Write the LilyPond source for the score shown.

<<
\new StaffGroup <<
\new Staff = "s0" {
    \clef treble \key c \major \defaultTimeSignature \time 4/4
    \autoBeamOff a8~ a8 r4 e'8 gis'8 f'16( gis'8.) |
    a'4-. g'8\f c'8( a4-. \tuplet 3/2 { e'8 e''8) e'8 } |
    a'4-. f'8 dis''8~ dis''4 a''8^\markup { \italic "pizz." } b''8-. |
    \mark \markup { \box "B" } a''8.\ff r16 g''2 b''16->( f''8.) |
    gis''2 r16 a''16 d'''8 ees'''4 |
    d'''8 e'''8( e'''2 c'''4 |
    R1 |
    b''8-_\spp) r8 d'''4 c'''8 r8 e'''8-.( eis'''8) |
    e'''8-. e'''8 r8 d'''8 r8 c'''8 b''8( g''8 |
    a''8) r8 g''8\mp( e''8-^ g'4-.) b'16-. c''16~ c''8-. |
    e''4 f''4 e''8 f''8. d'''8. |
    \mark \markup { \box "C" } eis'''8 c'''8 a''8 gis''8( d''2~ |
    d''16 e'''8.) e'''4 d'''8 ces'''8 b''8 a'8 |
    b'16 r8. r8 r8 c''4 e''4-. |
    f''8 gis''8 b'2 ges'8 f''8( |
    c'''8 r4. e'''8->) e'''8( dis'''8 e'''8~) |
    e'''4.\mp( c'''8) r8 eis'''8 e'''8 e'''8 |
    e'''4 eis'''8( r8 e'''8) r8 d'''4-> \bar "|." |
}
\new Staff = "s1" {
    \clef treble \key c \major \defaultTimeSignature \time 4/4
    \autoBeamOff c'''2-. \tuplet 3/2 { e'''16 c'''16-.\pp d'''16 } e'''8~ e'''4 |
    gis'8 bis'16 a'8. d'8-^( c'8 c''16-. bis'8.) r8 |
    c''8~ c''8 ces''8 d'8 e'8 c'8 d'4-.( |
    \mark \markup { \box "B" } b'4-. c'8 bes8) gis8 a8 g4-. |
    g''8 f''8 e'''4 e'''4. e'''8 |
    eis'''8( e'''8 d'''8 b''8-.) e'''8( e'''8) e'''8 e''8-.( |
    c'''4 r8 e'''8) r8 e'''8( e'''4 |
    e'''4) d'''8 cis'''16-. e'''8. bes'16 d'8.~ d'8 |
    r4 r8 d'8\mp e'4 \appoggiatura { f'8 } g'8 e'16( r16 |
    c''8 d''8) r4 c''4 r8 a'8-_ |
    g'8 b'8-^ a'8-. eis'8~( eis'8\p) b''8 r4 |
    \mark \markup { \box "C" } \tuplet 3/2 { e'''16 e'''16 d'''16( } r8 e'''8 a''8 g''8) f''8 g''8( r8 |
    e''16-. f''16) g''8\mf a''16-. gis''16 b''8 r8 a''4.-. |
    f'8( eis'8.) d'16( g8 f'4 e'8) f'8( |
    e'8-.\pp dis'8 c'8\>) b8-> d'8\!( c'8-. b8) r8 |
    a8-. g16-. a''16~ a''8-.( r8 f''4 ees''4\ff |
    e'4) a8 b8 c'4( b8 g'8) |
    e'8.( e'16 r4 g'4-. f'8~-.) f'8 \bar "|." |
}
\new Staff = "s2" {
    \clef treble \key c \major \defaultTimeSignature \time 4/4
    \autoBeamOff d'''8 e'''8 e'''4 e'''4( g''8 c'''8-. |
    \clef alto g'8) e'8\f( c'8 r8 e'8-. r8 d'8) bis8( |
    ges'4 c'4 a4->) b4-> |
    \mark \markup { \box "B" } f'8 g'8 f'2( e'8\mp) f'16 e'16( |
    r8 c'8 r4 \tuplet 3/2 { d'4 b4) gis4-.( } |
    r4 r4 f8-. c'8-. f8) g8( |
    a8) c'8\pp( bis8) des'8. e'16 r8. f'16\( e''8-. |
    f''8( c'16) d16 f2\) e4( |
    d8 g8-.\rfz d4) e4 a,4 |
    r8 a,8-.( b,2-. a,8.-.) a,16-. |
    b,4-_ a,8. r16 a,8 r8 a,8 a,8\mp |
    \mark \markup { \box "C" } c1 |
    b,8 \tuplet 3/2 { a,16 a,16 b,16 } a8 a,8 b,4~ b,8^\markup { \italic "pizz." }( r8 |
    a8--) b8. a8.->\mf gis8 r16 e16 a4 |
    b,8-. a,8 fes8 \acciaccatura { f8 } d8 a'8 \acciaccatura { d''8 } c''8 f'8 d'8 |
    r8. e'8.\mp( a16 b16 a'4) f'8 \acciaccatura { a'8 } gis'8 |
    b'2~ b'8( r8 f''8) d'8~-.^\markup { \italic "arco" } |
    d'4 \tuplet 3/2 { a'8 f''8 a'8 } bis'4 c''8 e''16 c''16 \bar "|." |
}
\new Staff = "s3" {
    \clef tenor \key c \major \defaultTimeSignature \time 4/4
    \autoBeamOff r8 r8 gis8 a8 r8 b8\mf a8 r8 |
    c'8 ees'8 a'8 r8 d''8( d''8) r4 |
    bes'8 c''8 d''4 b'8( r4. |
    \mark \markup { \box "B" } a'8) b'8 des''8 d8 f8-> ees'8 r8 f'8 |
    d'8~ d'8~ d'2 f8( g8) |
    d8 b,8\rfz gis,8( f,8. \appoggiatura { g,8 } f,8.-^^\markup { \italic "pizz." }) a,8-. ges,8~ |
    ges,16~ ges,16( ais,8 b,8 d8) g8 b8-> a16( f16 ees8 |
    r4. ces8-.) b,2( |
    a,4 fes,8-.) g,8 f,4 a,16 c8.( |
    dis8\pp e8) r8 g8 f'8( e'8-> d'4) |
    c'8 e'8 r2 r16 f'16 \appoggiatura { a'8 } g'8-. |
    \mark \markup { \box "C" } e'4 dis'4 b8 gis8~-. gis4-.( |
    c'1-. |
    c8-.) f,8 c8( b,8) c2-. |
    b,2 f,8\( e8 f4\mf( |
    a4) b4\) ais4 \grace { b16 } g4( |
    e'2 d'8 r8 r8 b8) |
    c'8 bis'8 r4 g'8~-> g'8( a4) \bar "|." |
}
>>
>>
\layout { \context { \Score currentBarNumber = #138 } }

SHORT PROBLEM:
Please find each line in the entries above that contains the string "italic" and copy it in full, treating uppercase and lowercase letters as different.

FULL ANSWER:
    a'4-. f'8 dis''8~ dis''4 a''8^\markup { \italic "pizz." } b''8-. |
    b,8 \tuplet 3/2 { a,16 a,16 b,16 } a8 a,8 b,4~ b,8^\markup { \italic "pizz." }( r8 |
    b'2~ b'8( r8 f''8) d'8~-.^\markup { \italic "arco" } |
    d8 b,8\rfz gis,8( f,8. \appoggiatura { g,8 } f,8.-^^\markup { \italic "pizz." }) a,8-. ges,8~ |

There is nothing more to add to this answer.